Only some lines are wanted. Transcribe, exactly, the lines below from the line with "orange clock: 0 -> 1" up to and including the line with "turquoise ruler: 1 -> 3".

*Listed records*.
************
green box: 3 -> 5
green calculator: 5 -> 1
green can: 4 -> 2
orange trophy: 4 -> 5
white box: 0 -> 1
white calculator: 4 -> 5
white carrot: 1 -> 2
************
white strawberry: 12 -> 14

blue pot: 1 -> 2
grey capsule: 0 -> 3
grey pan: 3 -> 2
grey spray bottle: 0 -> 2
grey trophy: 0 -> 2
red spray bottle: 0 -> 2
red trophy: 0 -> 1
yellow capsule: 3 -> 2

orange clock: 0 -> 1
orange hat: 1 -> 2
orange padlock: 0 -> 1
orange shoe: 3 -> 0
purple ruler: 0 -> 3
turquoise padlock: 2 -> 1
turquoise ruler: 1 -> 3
************
*Answer space*.
orange clock: 0 -> 1
orange hat: 1 -> 2
orange padlock: 0 -> 1
orange shoe: 3 -> 0
purple ruler: 0 -> 3
turquoise padlock: 2 -> 1
turquoise ruler: 1 -> 3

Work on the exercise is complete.